* What you will do: Search the data below for the string "white". Extract every line that contains it.

* Material provided:
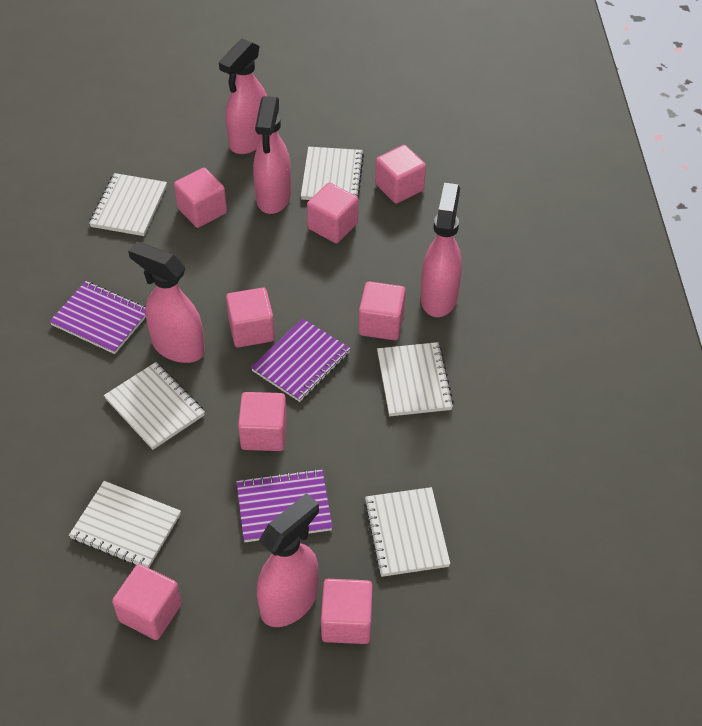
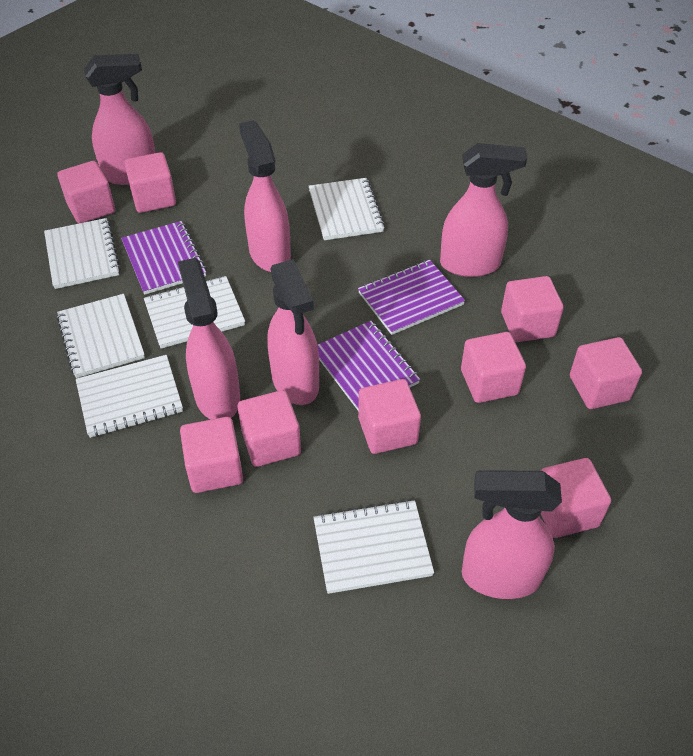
pink cube: 8 -> 9
pink spray bottle: 5 -> 6

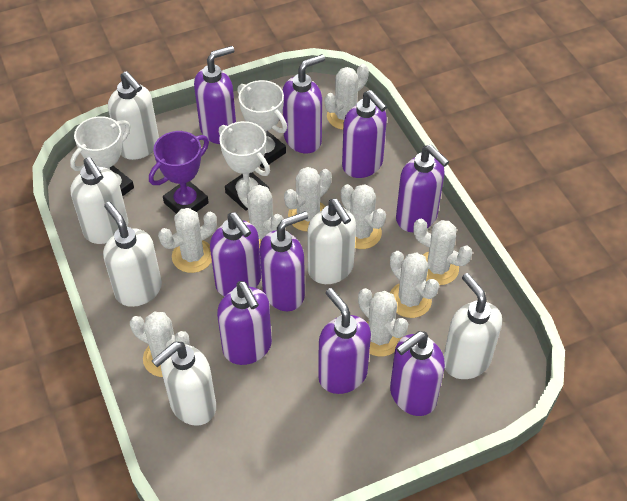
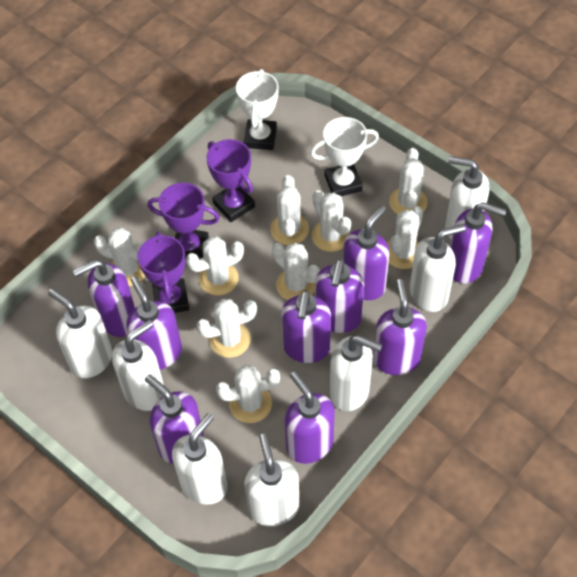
purple trophy: 1 -> 3
white soap dispenser: 6 -> 7
white trophy: 3 -> 2

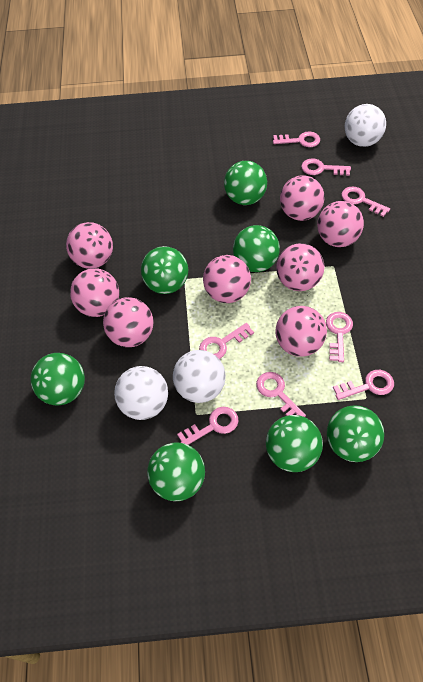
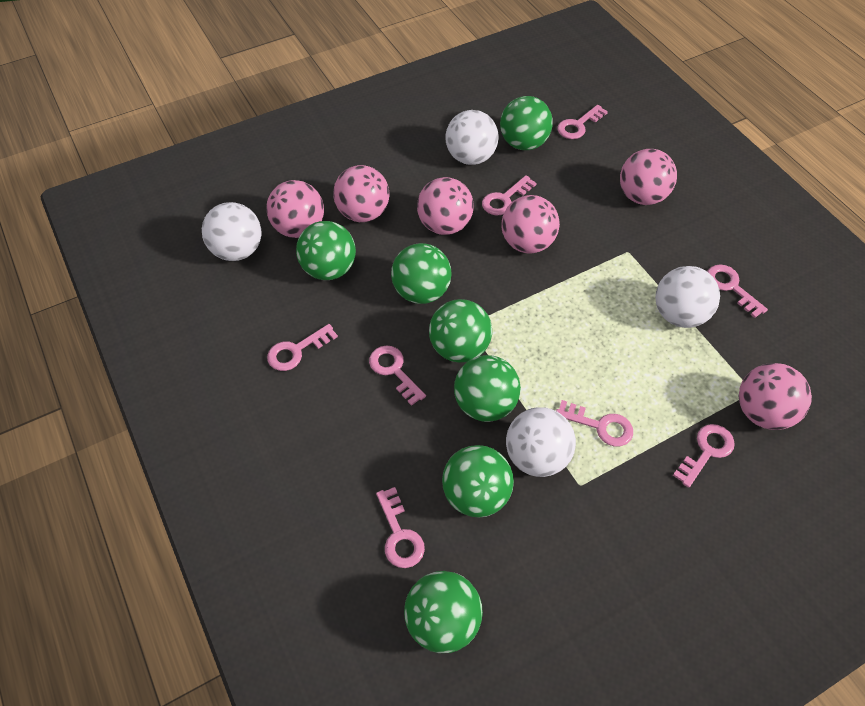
pink ball: 8 -> 6
white ball: 3 -> 4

* Written response:
white soap dispenser: 6 -> 7
white trophy: 3 -> 2
white ball: 3 -> 4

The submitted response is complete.